• EXERCISE DATA:
--- START ---

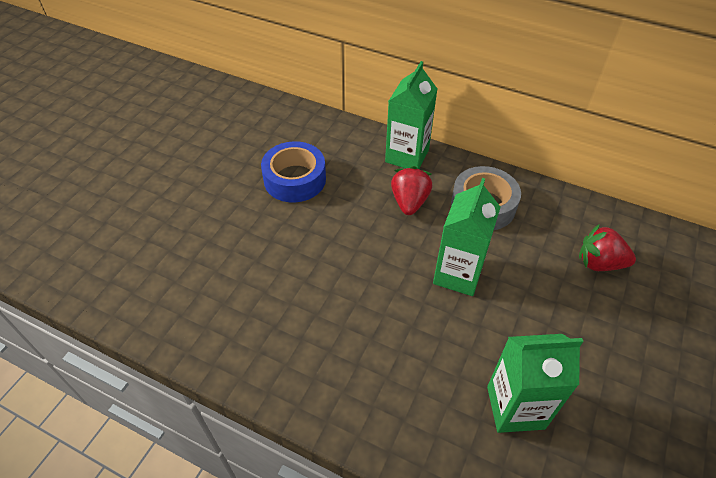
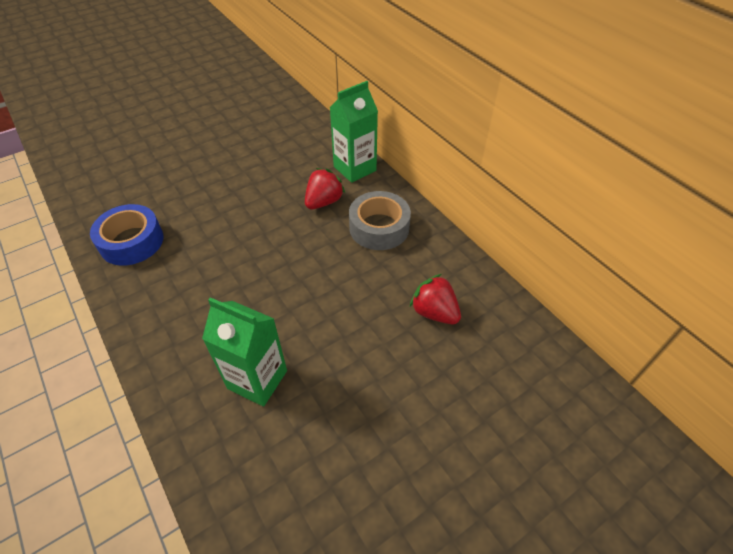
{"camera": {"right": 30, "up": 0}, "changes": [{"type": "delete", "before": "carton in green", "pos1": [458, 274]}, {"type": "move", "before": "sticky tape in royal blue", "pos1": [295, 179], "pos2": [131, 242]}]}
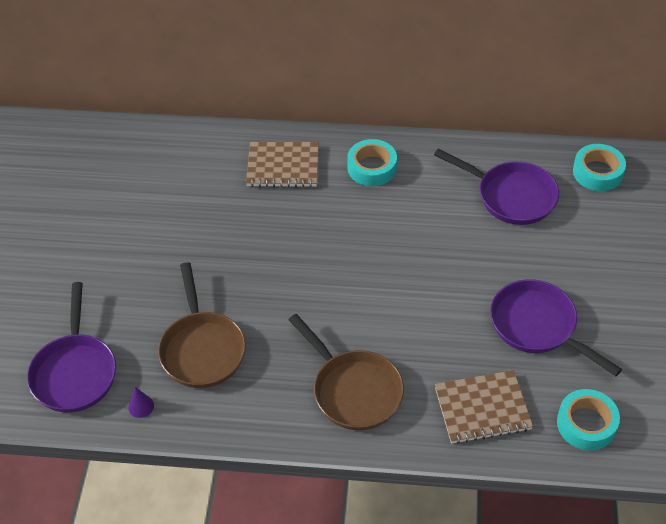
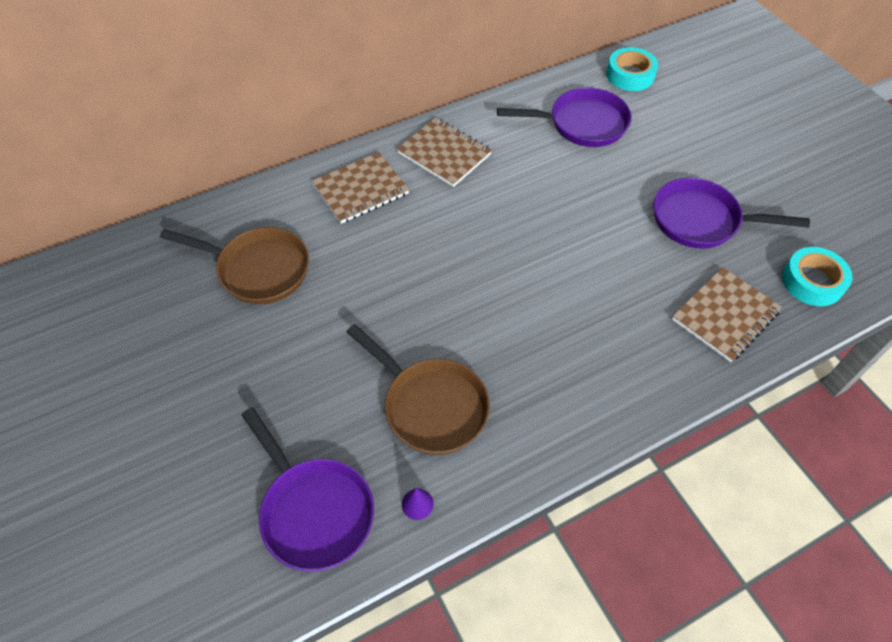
{"camera": {"right": -35, "up": 5}, "changes": [{"type": "move", "before": "pan in brown", "pos1": [353, 390], "pos2": [258, 269]}, {"type": "replace", "before": "sticky tape in turquoise", "after": "notepad in brown", "pos1": [372, 168], "pos2": [444, 154]}]}
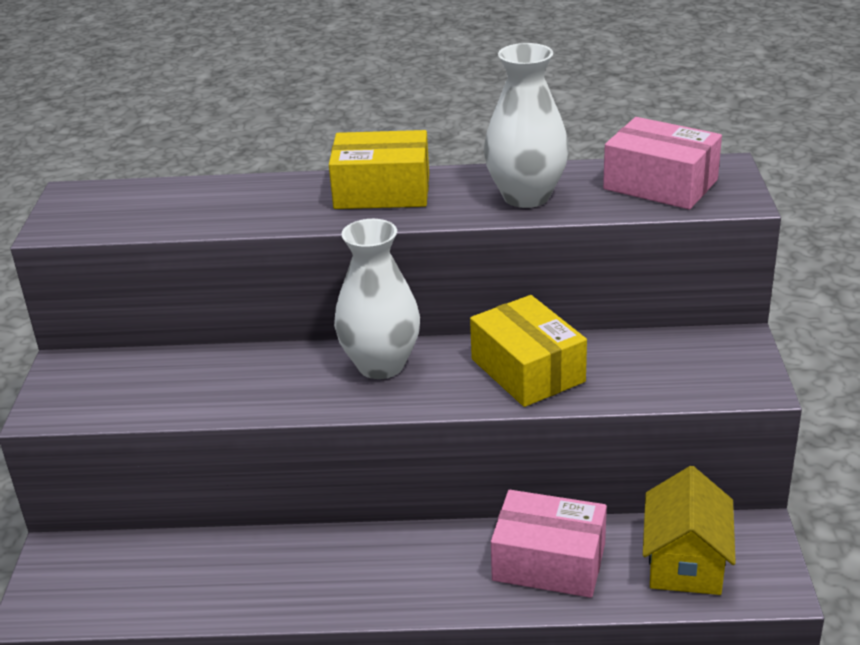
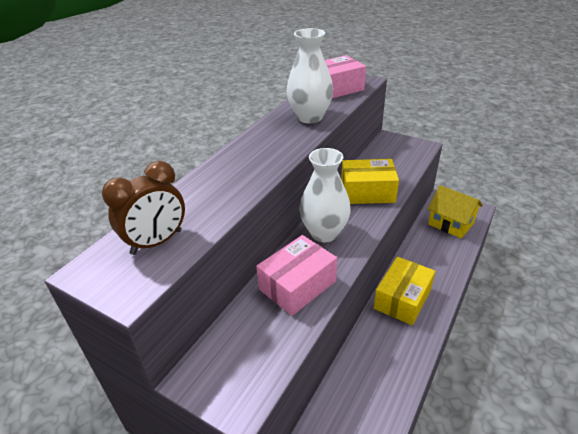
{"camera": {"right": -60, "up": 5}, "changes": [{"type": "insert", "after": "clock in brown", "pos2": [157, 242]}, {"type": "move", "before": "package in bright yellow", "pos1": [382, 191], "pos2": [402, 299]}, {"type": "move", "before": "package in rose-pink", "pos1": [549, 562], "pos2": [297, 285]}]}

--- END ---

• YOUR OBJECTIVE: Only lines with the word "tape" should be collected from the material.

• WRITTEN ANSWER:
{"camera": {"right": 30, "up": 0}, "changes": [{"type": "delete", "before": "carton in green", "pos1": [458, 274]}, {"type": "move", "before": "sticky tape in royal blue", "pos1": [295, 179], "pos2": [131, 242]}]}
{"camera": {"right": -35, "up": 5}, "changes": [{"type": "move", "before": "pan in brown", "pos1": [353, 390], "pos2": [258, 269]}, {"type": "replace", "before": "sticky tape in turquoise", "after": "notepad in brown", "pos1": [372, 168], "pos2": [444, 154]}]}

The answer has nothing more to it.